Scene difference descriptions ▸

▼▼▼

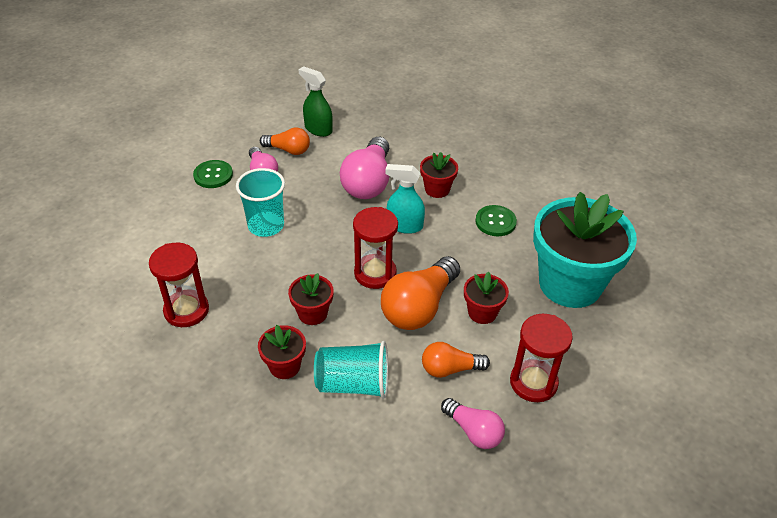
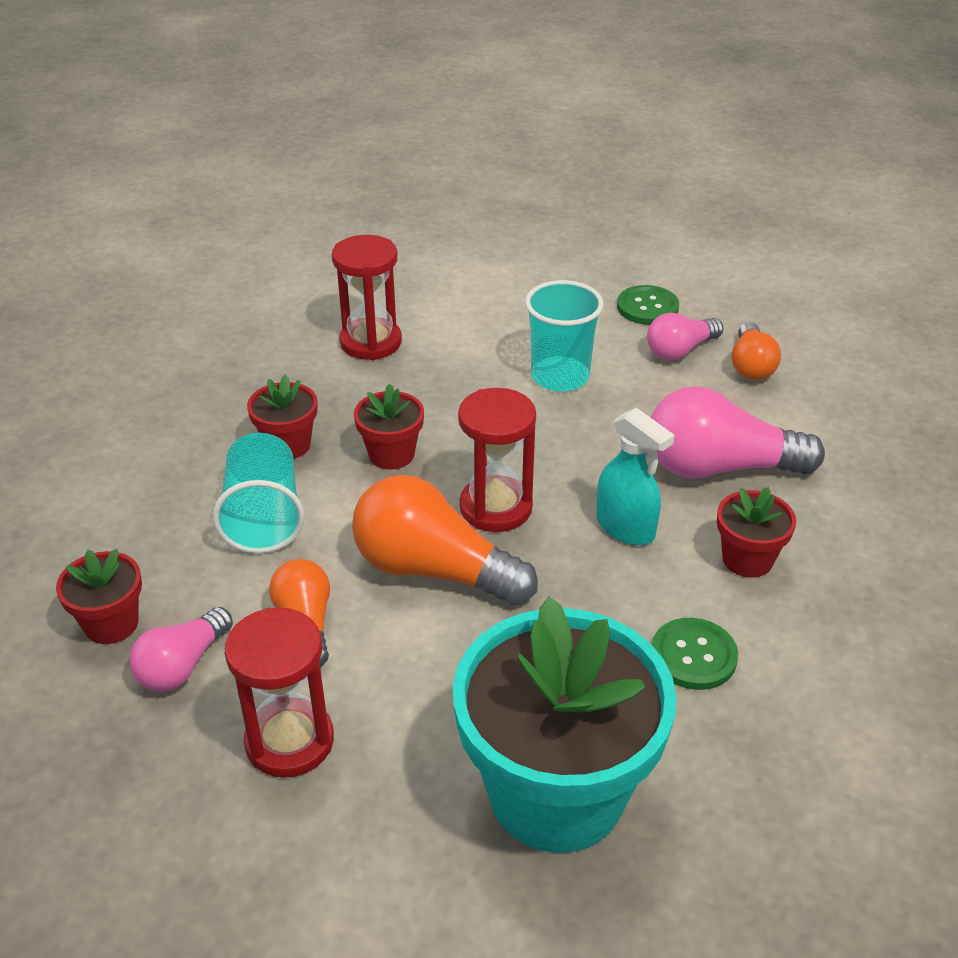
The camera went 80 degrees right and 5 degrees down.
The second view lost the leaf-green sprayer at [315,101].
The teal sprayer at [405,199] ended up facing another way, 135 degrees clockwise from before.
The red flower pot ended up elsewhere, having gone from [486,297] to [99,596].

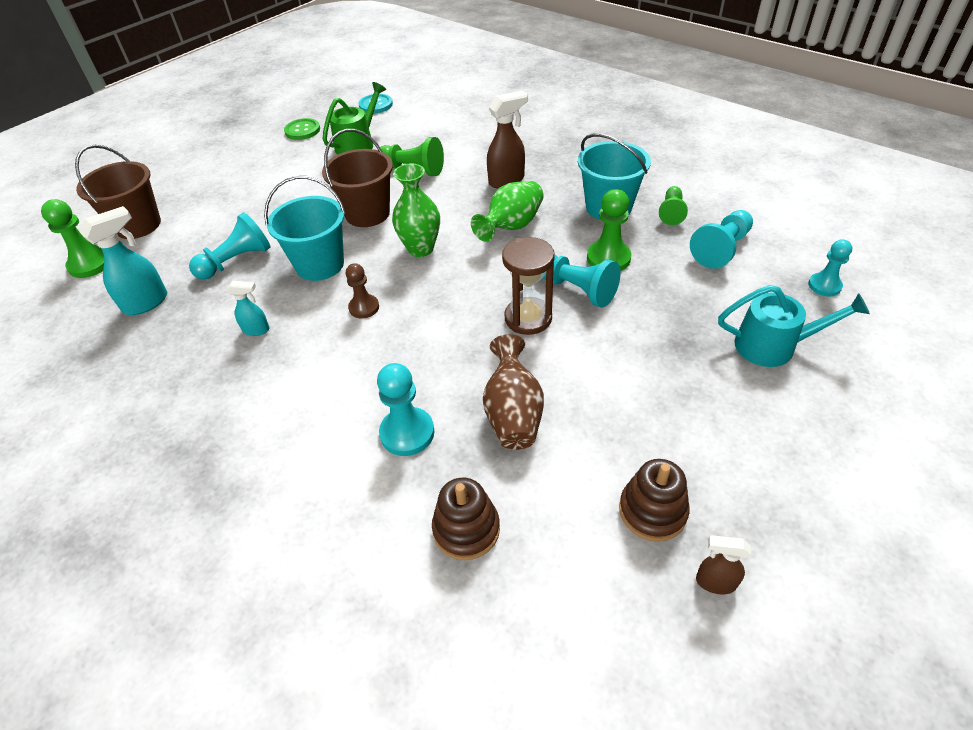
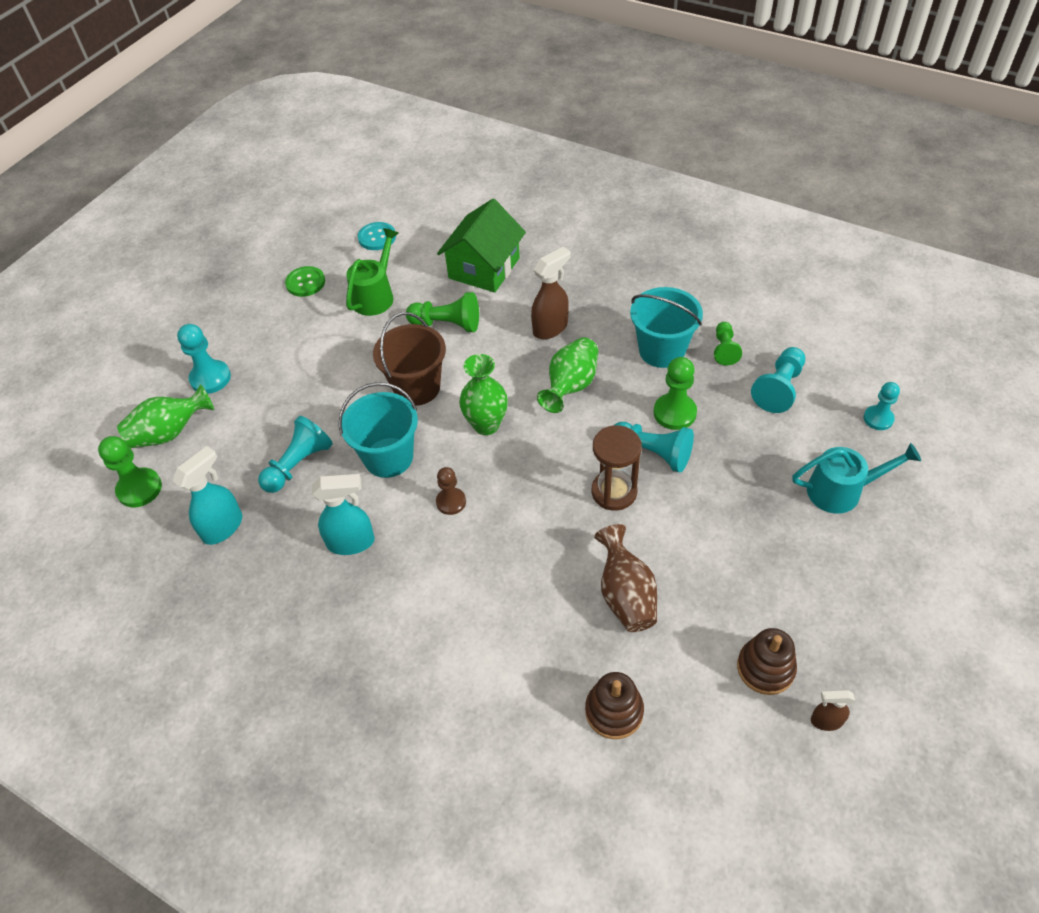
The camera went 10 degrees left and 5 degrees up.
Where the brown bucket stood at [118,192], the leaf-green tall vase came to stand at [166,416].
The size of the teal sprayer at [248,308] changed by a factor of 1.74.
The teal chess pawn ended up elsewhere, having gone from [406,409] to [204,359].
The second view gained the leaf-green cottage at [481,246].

▲▲▲

Activity ▸ An exact copy of every entry, minus the pictures, is what you should return.

Answer to this exercise ▸
The camera went 80 degrees right and 5 degrees down.
The second view lost the leaf-green sprayer at [315,101].
The teal sprayer at [405,199] ended up facing another way, 135 degrees clockwise from before.
The red flower pot ended up elsewhere, having gone from [486,297] to [99,596].

The camera went 10 degrees left and 5 degrees up.
Where the brown bucket stood at [118,192], the leaf-green tall vase came to stand at [166,416].
The size of the teal sprayer at [248,308] changed by a factor of 1.74.
The teal chess pawn ended up elsewhere, having gone from [406,409] to [204,359].
The second view gained the leaf-green cottage at [481,246].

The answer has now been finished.